[Data to examine Boundary: Start]

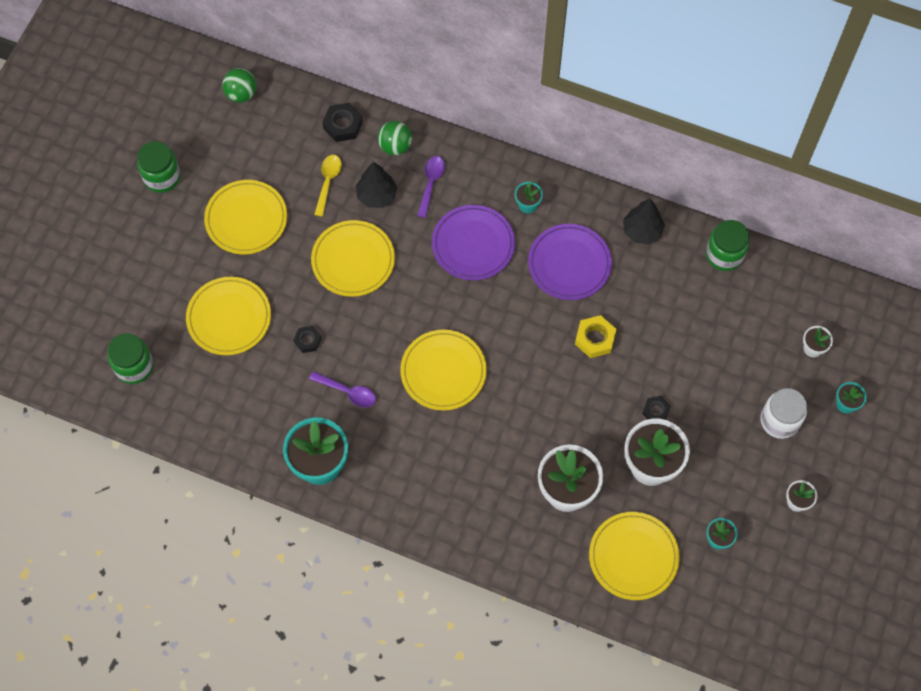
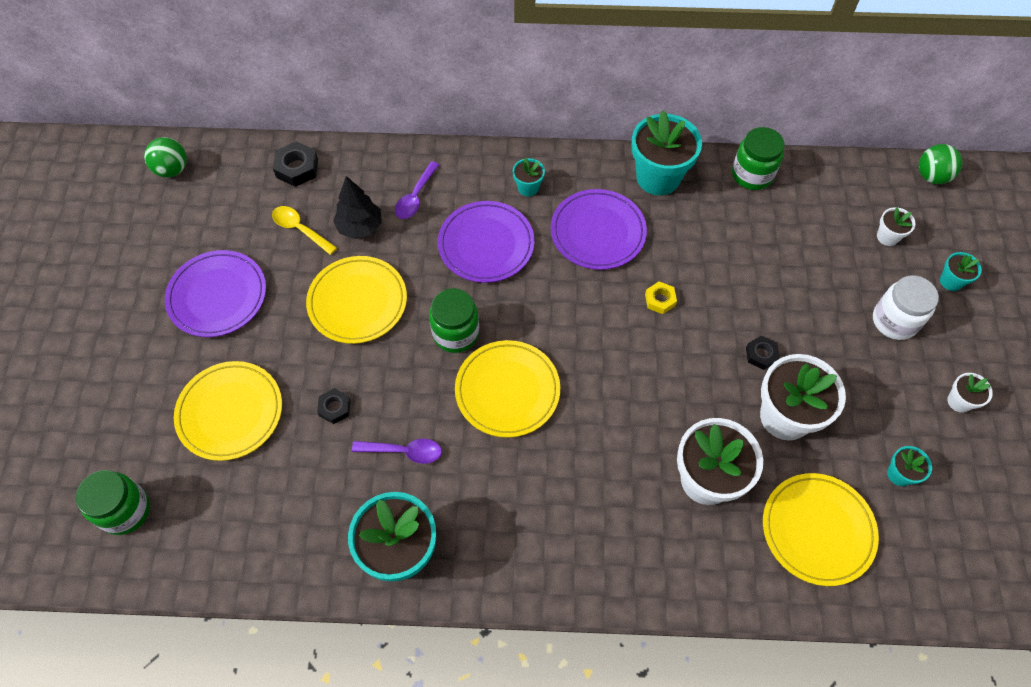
camera: 20 degrees left, 5 degrees down
(162, 177) = (103, 281): green jar -> green jar (456, 333)
(246, 219) = (217, 296): yellow plate -> purple plate
(328, 182) = (300, 229): yellow spoon -> yellow spoon turned 45 degrees counterclockwise
(395, 146) = (362, 172): green ball -> green ball (931, 176)
(431, 183) = (415, 197): purple spoon -> purple spoon turned 150 degrees counterclockwise
(595, 339) = (660, 300): yellow nut -> yellow nut, size x0.65
(642, 231) = (658, 177): black tree -> turquoise flower pot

[Data to examine Boundary: End]

**What the task asks**
What is needed here is how many lines of the entries contain "yellow"; give that number alone.

**Answer below**
3